(EXERCISE PROMPT)
In the listing that follows, how many lines contain the string "degrees"? Provide only the number.

..........

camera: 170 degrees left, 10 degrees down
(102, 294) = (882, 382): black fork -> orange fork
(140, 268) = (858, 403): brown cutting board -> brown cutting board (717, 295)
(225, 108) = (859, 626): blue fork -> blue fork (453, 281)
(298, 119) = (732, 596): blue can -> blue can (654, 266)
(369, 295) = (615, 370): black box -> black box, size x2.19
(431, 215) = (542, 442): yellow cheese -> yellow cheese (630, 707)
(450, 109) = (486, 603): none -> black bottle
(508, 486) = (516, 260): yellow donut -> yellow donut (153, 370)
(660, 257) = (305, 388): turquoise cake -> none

..........

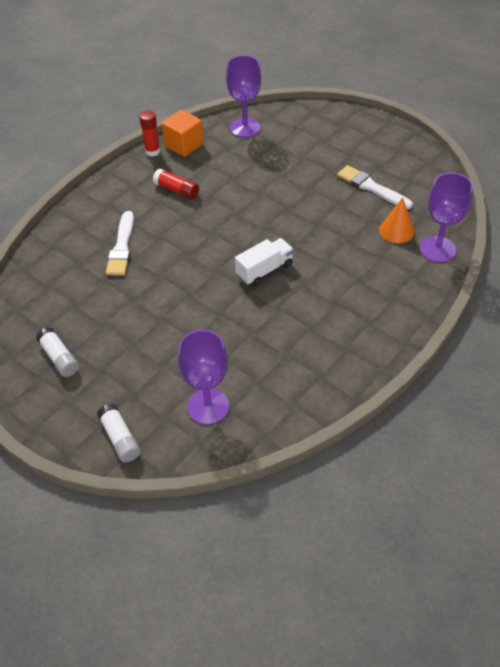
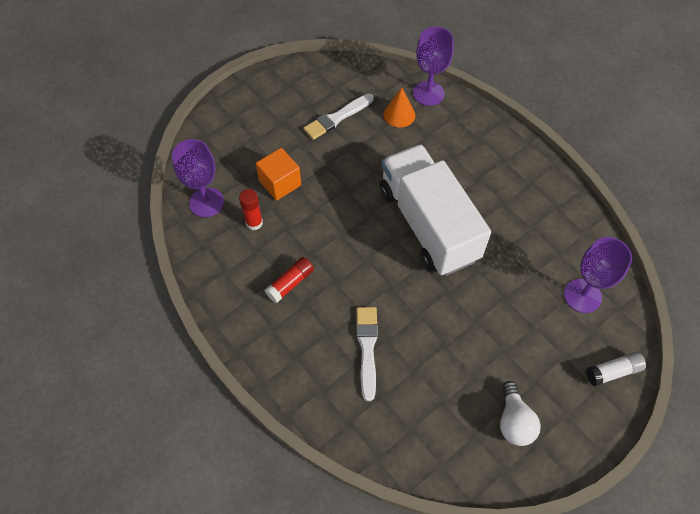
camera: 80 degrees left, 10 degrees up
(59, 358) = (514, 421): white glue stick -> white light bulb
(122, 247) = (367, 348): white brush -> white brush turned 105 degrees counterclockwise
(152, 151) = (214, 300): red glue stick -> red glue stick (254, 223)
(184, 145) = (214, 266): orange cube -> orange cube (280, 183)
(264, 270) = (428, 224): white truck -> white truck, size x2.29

..........

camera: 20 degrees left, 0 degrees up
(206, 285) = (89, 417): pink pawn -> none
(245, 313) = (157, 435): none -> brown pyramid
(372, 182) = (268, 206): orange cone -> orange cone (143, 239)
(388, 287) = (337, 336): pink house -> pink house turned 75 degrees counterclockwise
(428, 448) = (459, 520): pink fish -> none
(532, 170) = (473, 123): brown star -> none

..........

(EXERCISE RESULT)
5